* **What you should do**
Your answer should be only the lines below from the one with "red diamond: (599, 1361)" to the one with "black triangle: (503, 253)", repeated exactly, ends included.
[Opening Provided entries section]
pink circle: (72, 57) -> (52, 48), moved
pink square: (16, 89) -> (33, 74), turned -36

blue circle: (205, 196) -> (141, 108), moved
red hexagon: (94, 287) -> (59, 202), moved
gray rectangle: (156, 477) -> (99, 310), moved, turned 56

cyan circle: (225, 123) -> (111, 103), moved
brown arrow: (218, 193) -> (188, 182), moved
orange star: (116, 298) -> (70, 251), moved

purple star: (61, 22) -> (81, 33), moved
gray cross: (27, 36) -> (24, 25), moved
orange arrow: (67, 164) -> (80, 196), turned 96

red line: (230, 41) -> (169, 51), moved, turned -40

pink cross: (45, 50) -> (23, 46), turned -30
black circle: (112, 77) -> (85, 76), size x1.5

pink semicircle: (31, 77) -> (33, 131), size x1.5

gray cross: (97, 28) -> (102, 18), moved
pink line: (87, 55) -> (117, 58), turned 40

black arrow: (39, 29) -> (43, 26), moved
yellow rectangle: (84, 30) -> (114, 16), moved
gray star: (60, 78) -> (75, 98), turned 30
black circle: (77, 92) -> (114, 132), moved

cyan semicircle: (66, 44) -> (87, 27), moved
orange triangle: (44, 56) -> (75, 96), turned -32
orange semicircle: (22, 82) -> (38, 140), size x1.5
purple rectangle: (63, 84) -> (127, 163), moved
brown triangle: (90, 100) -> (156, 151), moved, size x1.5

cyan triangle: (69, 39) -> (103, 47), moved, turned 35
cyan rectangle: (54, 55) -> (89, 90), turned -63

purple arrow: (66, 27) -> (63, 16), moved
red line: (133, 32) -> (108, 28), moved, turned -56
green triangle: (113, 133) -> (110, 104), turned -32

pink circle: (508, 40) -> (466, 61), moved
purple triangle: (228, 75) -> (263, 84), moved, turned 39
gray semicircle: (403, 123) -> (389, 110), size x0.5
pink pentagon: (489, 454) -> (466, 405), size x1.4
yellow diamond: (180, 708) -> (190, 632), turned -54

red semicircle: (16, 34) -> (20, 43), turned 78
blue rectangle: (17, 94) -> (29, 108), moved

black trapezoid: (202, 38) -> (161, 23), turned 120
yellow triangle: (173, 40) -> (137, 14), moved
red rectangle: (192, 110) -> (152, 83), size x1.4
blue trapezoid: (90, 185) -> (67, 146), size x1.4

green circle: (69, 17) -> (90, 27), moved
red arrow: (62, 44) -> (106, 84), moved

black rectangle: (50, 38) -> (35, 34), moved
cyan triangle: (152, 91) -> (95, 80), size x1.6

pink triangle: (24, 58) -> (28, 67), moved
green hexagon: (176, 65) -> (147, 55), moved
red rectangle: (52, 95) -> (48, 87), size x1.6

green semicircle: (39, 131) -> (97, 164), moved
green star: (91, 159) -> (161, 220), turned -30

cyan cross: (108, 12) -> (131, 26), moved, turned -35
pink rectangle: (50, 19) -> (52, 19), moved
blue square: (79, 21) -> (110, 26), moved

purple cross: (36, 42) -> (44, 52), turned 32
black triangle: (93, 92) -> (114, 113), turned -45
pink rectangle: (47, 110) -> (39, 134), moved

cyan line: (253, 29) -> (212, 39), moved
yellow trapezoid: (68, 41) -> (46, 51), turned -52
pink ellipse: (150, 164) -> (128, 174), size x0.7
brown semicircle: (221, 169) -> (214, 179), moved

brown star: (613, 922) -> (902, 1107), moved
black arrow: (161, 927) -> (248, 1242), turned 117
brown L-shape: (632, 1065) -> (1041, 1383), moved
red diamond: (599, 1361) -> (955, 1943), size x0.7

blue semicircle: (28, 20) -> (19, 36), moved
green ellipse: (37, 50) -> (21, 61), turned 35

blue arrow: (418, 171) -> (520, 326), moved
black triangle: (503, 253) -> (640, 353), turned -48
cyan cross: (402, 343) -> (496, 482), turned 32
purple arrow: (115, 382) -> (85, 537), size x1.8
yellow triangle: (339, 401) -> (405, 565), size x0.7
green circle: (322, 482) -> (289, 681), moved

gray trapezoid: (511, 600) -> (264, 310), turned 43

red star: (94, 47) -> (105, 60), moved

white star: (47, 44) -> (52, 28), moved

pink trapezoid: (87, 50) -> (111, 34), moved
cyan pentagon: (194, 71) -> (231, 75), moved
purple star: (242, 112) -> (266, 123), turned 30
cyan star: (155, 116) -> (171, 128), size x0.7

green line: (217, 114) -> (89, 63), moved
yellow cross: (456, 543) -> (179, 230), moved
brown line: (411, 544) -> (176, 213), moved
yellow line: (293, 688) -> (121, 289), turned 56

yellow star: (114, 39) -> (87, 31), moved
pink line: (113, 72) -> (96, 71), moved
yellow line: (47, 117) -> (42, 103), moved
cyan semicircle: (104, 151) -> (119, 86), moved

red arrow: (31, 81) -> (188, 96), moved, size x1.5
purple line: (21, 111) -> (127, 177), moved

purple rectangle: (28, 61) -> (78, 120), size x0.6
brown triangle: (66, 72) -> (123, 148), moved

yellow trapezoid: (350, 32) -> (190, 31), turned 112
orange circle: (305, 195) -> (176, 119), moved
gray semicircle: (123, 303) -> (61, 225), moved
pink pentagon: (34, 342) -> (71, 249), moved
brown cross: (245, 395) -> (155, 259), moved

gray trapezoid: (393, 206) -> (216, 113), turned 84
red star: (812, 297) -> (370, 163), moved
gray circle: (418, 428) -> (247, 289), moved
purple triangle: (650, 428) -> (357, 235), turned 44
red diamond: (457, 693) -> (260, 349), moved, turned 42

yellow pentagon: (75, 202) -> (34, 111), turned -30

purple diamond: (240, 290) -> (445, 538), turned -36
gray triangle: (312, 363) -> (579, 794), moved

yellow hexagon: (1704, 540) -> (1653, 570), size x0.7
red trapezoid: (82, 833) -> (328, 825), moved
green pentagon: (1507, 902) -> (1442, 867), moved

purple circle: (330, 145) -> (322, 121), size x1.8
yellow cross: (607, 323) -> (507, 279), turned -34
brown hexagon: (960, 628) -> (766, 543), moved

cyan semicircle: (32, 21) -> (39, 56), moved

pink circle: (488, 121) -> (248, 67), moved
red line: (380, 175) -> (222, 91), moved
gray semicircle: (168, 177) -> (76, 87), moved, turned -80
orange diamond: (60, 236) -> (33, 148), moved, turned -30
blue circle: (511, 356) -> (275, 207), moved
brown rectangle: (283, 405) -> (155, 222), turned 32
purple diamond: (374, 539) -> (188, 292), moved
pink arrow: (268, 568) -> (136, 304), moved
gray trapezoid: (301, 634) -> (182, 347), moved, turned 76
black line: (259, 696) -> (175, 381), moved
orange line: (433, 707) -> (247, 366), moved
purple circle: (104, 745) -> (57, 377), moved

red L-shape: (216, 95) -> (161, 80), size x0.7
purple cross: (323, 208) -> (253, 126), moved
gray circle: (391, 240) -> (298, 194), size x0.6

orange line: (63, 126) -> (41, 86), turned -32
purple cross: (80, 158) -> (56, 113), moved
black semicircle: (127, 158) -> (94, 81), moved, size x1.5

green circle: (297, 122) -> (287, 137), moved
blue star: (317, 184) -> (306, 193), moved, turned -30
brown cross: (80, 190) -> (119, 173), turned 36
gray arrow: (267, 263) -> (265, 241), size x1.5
[Closing Provided entries section]
* **Answer section**
red diamond: (599, 1361) -> (955, 1943), size x0.7

blue semicircle: (28, 20) -> (19, 36), moved
green ellipse: (37, 50) -> (21, 61), turned 35

blue arrow: (418, 171) -> (520, 326), moved
black triangle: (503, 253) -> (640, 353), turned -48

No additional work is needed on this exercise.